Scene edit records:
▶

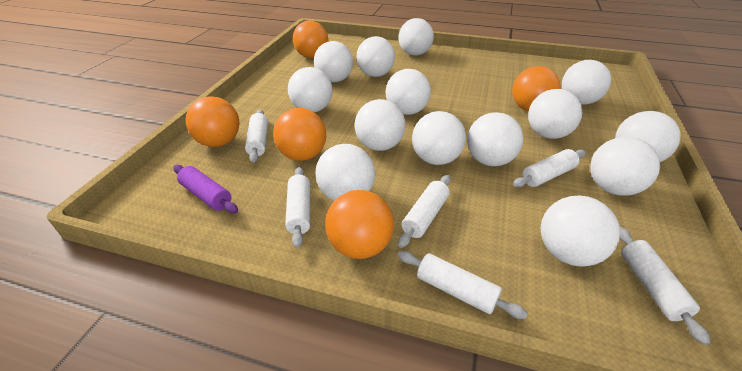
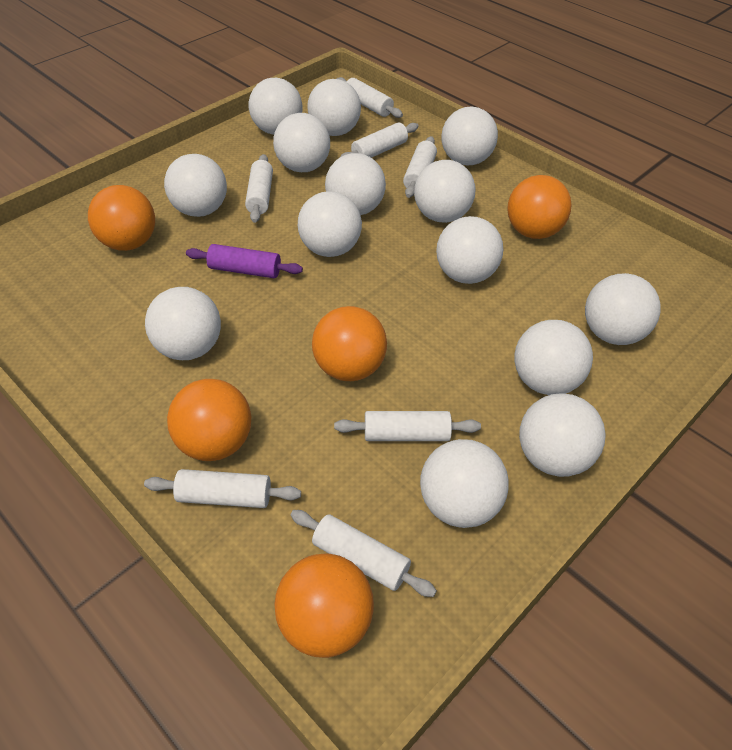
white rolling pin: 6 -> 7

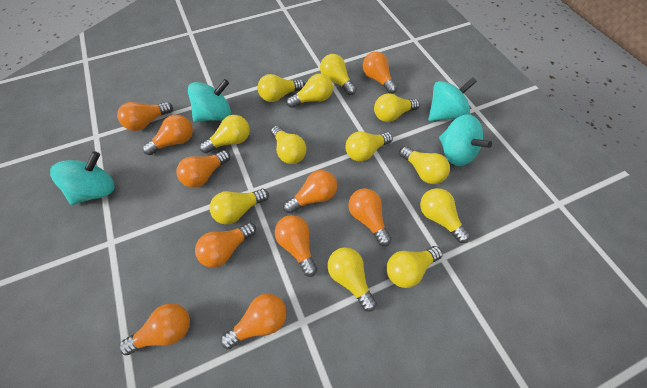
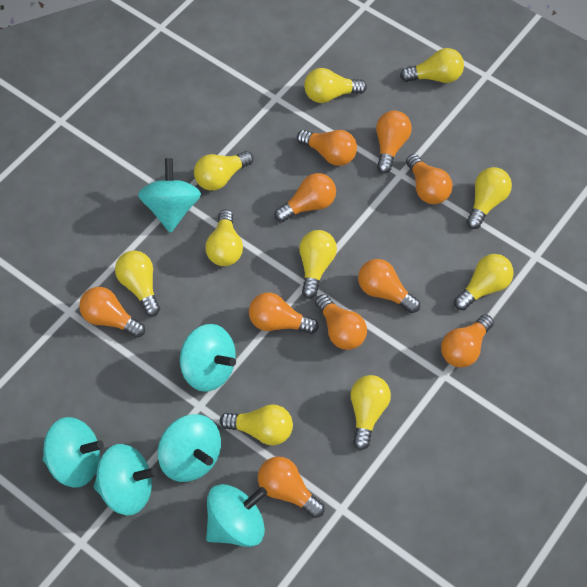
turquoise spinning top: 4 -> 6
yellow light bulb: 12 -> 10

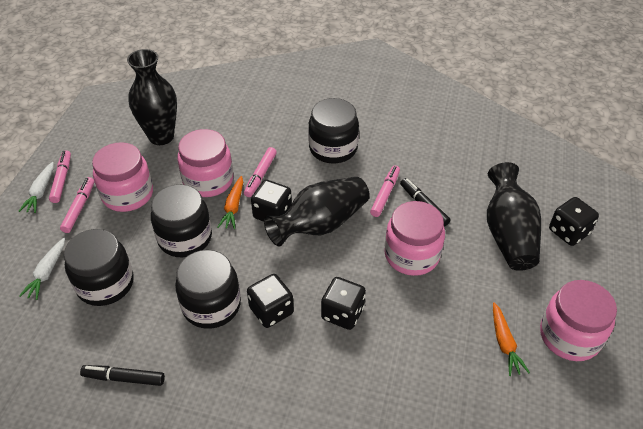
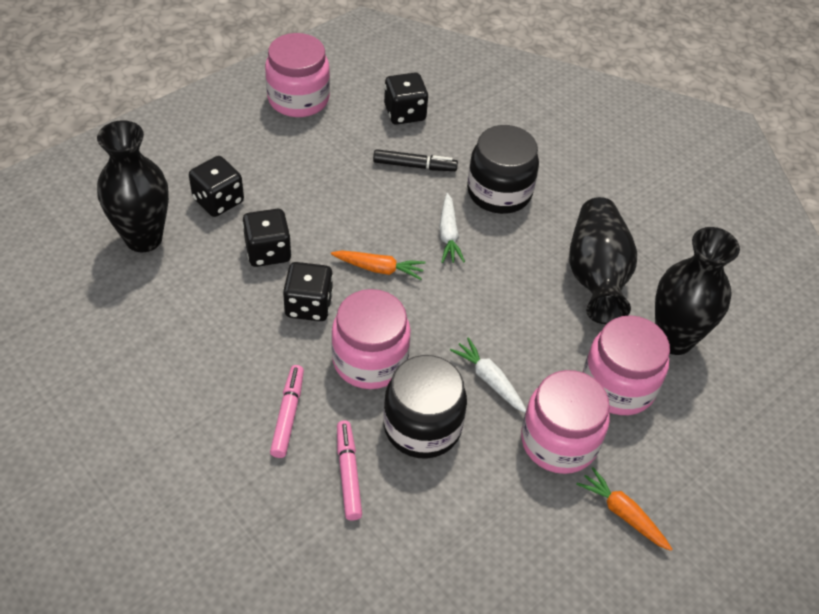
black jar: 4 -> 2
black marker: 2 -> 1
pink marker: 4 -> 2

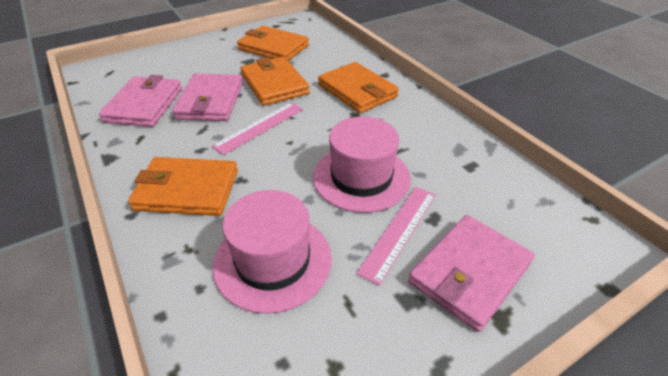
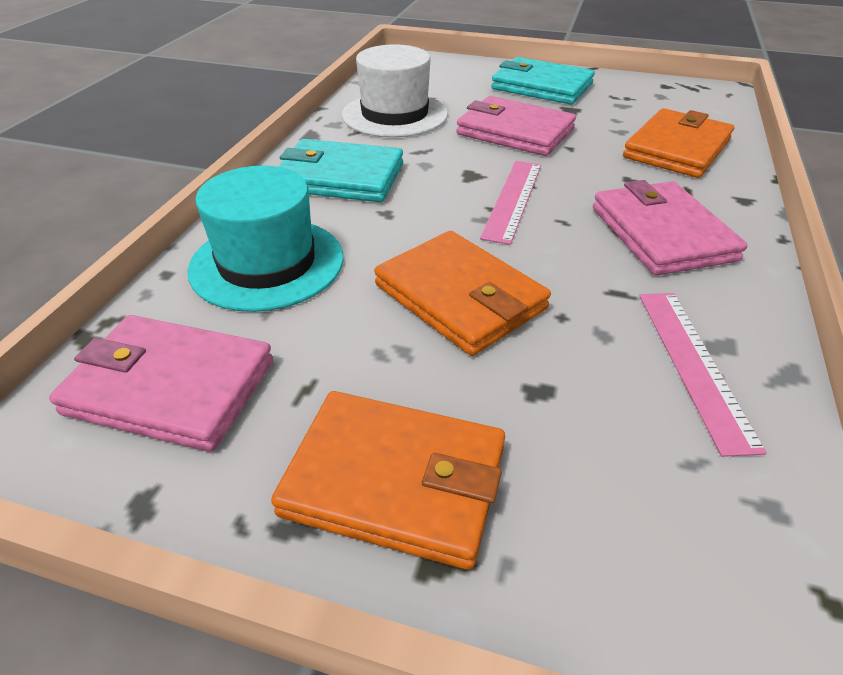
orange wallet: 4 -> 3
pink hat: 2 -> 0
turquoise hat: 0 -> 1
turquoise wallet: 0 -> 2
white hat: 0 -> 1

◀

* [AIM OF THE EXERCISE]: Write out each line above with the word "wallet".

* [ANSWER AREA]:
orange wallet: 4 -> 3
turquoise wallet: 0 -> 2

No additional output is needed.